━━ Supplied data
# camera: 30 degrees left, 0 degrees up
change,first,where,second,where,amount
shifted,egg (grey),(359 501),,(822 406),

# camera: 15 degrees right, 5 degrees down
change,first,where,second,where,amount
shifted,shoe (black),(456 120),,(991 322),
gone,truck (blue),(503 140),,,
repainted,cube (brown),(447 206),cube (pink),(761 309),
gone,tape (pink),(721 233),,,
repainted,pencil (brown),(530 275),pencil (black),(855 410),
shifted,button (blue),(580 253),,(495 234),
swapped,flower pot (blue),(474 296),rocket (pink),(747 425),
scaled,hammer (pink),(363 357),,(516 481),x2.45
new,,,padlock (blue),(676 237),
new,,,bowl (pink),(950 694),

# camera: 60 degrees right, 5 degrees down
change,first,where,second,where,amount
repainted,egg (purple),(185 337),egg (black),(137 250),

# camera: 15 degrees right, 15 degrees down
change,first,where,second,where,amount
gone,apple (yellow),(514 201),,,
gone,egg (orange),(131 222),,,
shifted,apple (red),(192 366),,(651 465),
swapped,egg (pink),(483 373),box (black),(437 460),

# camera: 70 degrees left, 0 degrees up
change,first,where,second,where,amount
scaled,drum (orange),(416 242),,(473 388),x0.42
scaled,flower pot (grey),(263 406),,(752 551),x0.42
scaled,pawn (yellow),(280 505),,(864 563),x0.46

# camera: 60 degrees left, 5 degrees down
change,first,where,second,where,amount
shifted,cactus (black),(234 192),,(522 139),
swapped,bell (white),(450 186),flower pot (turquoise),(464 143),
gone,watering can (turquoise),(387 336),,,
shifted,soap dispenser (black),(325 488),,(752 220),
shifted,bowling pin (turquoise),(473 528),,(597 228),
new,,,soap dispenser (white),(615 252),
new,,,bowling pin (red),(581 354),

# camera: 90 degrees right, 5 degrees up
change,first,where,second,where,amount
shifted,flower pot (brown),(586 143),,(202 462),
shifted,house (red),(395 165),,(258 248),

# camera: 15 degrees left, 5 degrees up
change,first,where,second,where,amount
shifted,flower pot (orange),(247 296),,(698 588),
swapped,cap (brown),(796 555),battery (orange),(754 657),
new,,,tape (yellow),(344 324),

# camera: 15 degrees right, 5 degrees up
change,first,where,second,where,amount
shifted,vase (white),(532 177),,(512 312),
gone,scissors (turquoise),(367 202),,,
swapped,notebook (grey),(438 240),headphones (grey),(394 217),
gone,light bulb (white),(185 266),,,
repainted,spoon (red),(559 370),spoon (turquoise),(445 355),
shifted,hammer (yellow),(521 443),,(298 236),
━━━━
■ **Goal of the exercise**:
From the records above, please extract every line and repeat it exactly.

■ **Exercise answer**:
# camera: 30 degrees left, 0 degrees up
change,first,where,second,where,amount
shifted,egg (grey),(359 501),,(822 406),

# camera: 15 degrees right, 5 degrees down
change,first,where,second,where,amount
shifted,shoe (black),(456 120),,(991 322),
gone,truck (blue),(503 140),,,
repainted,cube (brown),(447 206),cube (pink),(761 309),
gone,tape (pink),(721 233),,,
repainted,pencil (brown),(530 275),pencil (black),(855 410),
shifted,button (blue),(580 253),,(495 234),
swapped,flower pot (blue),(474 296),rocket (pink),(747 425),
scaled,hammer (pink),(363 357),,(516 481),x2.45
new,,,padlock (blue),(676 237),
new,,,bowl (pink),(950 694),

# camera: 60 degrees right, 5 degrees down
change,first,where,second,where,amount
repainted,egg (purple),(185 337),egg (black),(137 250),

# camera: 15 degrees right, 15 degrees down
change,first,where,second,where,amount
gone,apple (yellow),(514 201),,,
gone,egg (orange),(131 222),,,
shifted,apple (red),(192 366),,(651 465),
swapped,egg (pink),(483 373),box (black),(437 460),

# camera: 70 degrees left, 0 degrees up
change,first,where,second,where,amount
scaled,drum (orange),(416 242),,(473 388),x0.42
scaled,flower pot (grey),(263 406),,(752 551),x0.42
scaled,pawn (yellow),(280 505),,(864 563),x0.46

# camera: 60 degrees left, 5 degrees down
change,first,where,second,where,amount
shifted,cactus (black),(234 192),,(522 139),
swapped,bell (white),(450 186),flower pot (turquoise),(464 143),
gone,watering can (turquoise),(387 336),,,
shifted,soap dispenser (black),(325 488),,(752 220),
shifted,bowling pin (turquoise),(473 528),,(597 228),
new,,,soap dispenser (white),(615 252),
new,,,bowling pin (red),(581 354),

# camera: 90 degrees right, 5 degrees up
change,first,where,second,where,amount
shifted,flower pot (brown),(586 143),,(202 462),
shifted,house (red),(395 165),,(258 248),

# camera: 15 degrees left, 5 degrees up
change,first,where,second,where,amount
shifted,flower pot (orange),(247 296),,(698 588),
swapped,cap (brown),(796 555),battery (orange),(754 657),
new,,,tape (yellow),(344 324),

# camera: 15 degrees right, 5 degrees up
change,first,where,second,where,amount
shifted,vase (white),(532 177),,(512 312),
gone,scissors (turquoise),(367 202),,,
swapped,notebook (grey),(438 240),headphones (grey),(394 217),
gone,light bulb (white),(185 266),,,
repainted,spoon (red),(559 370),spoon (turquoise),(445 355),
shifted,hammer (yellow),(521 443),,(298 236),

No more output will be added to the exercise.